» **Try it**
Leave out the pictures, and quote exactly the lines running from the one with "IR3: KY-022 -> VS1838B" through the last line of the entries below.

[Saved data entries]

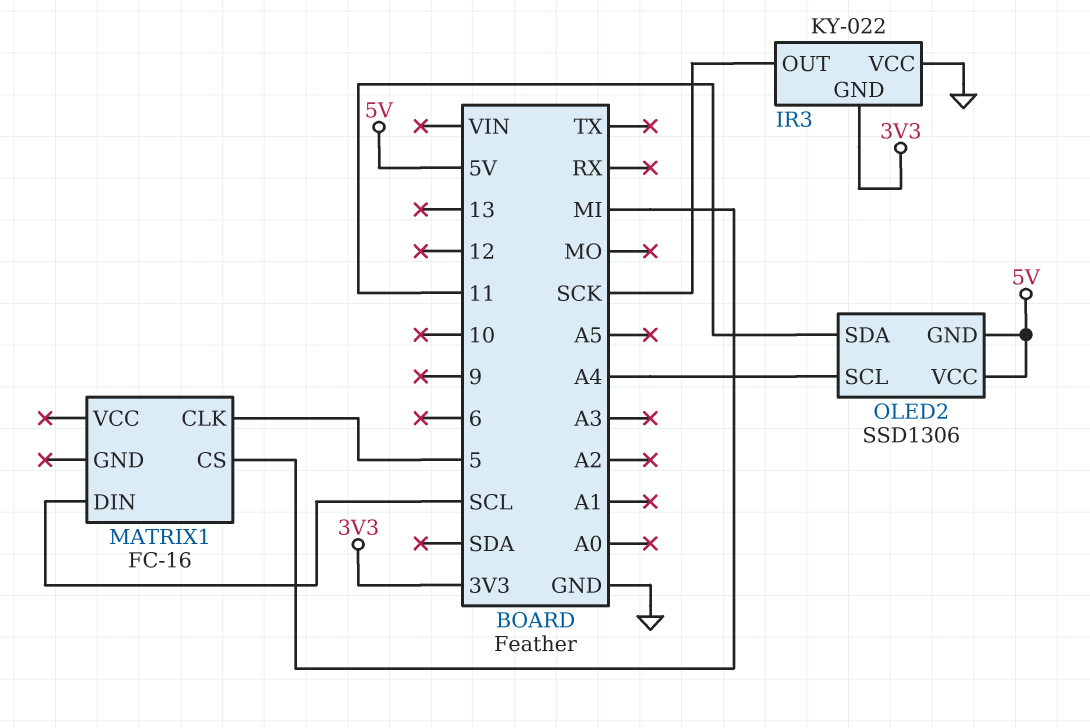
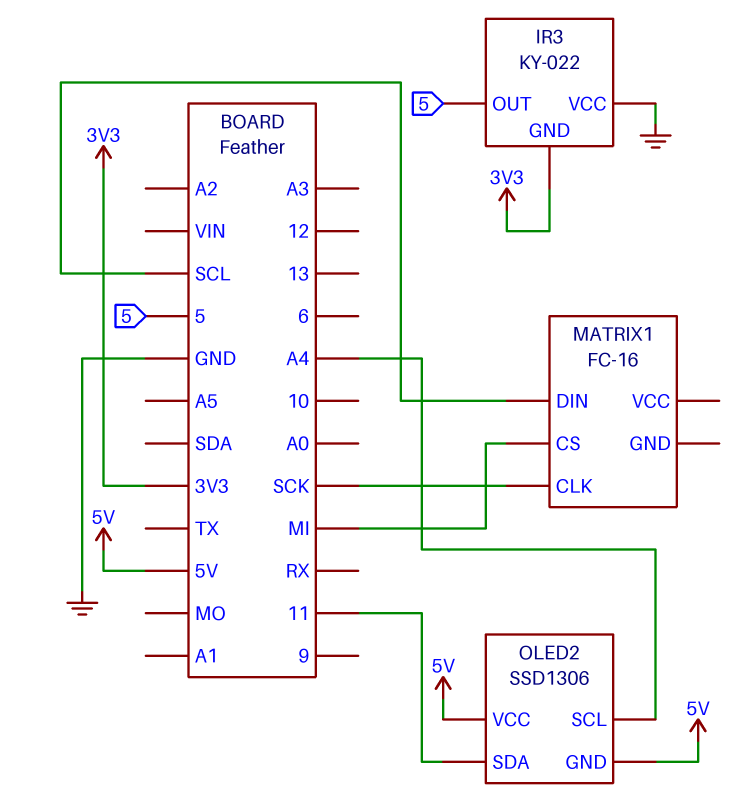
IR3 pin OUT: SCK -> 5
MATRIX1 pin CLK: 5 -> SCK

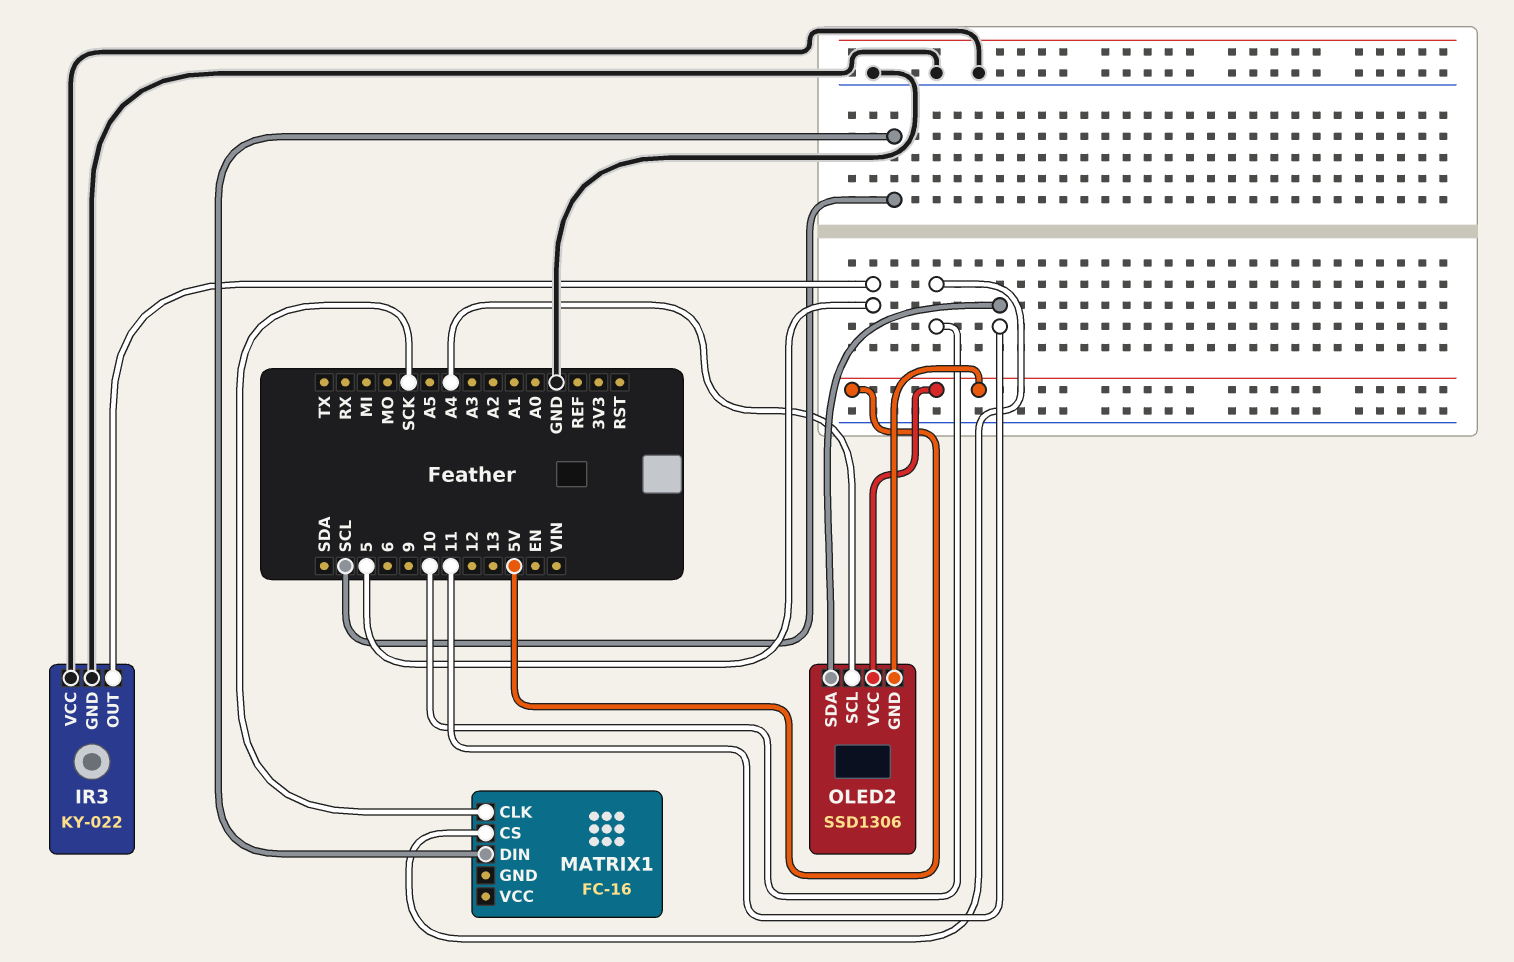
IR3 pin GND: 3V3 -> GND
MATRIX1 pin CS: MI -> 10

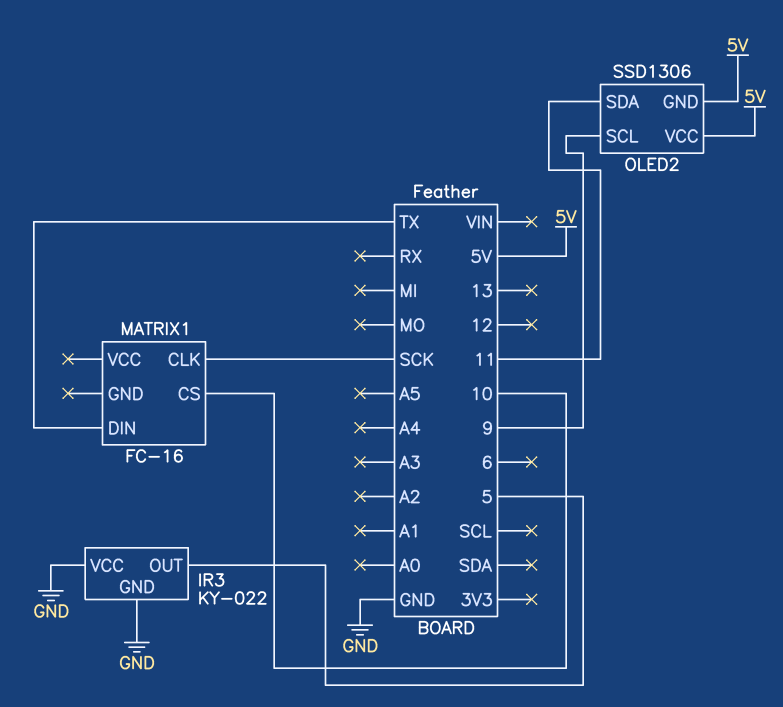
MATRIX1 pin DIN: SCL -> TX
OLED2 pin SCL: A4 -> 9

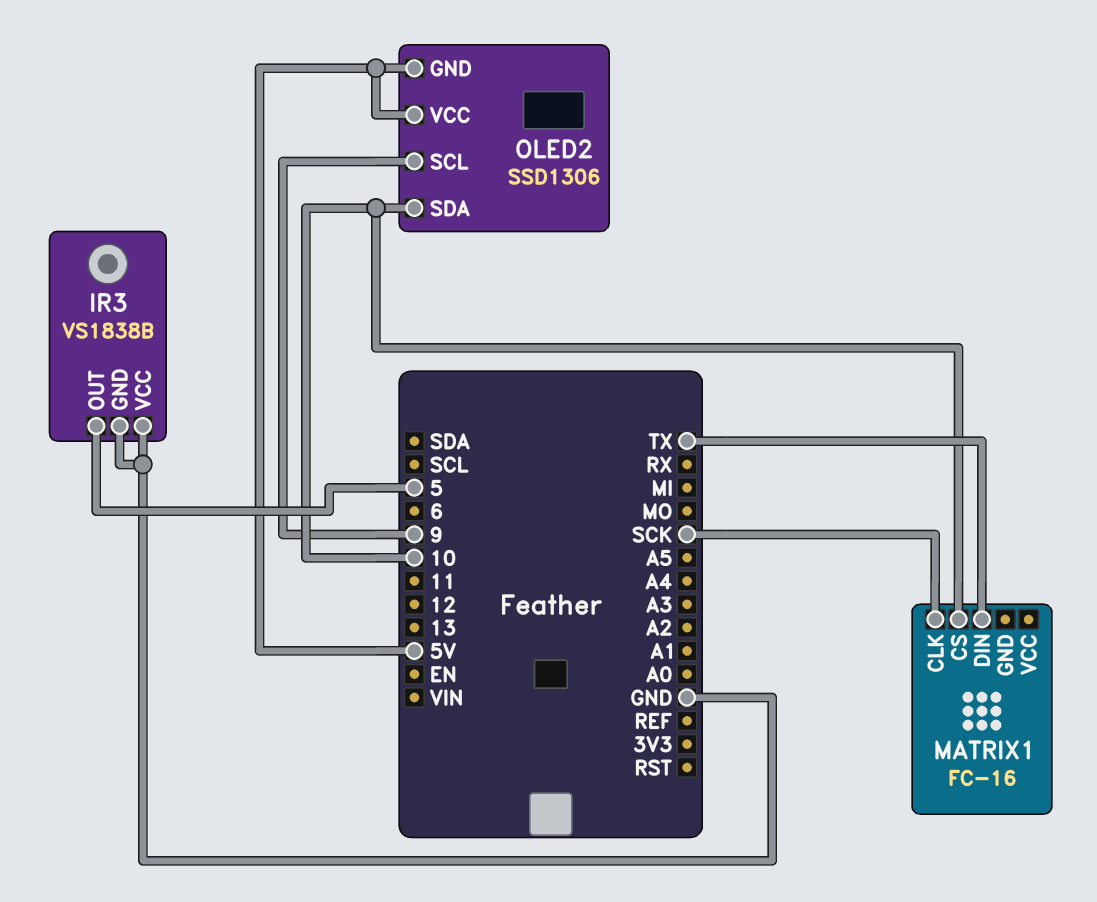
IR3: KY-022 -> VS1838B
OLED2 pin SDA: 11 -> 10

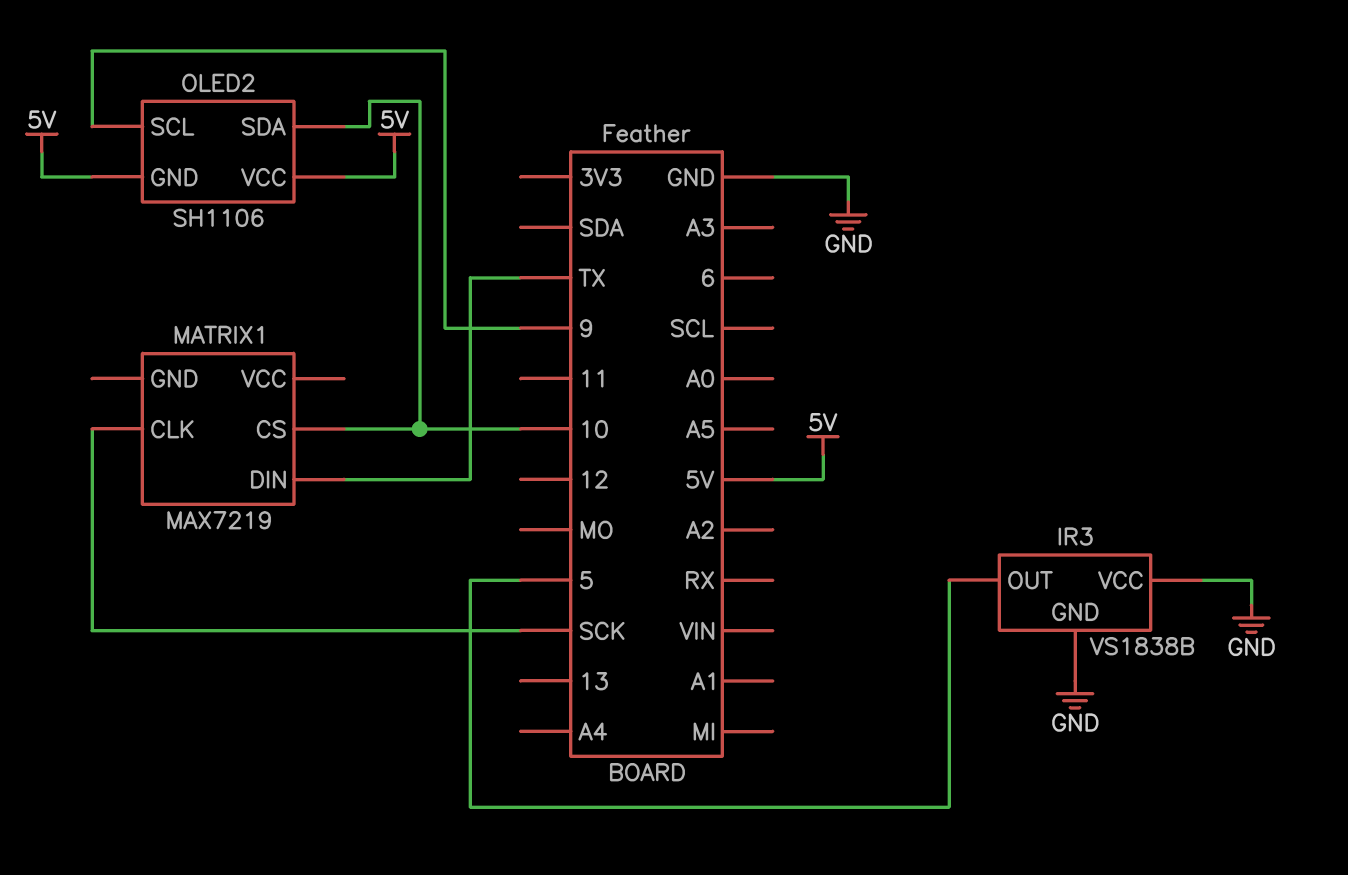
MATRIX1: FC-16 -> MAX7219
OLED2: SSD1306 -> SH1106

» **Task output**
IR3: KY-022 -> VS1838B
OLED2 pin SDA: 11 -> 10

MATRIX1: FC-16 -> MAX7219
OLED2: SSD1306 -> SH1106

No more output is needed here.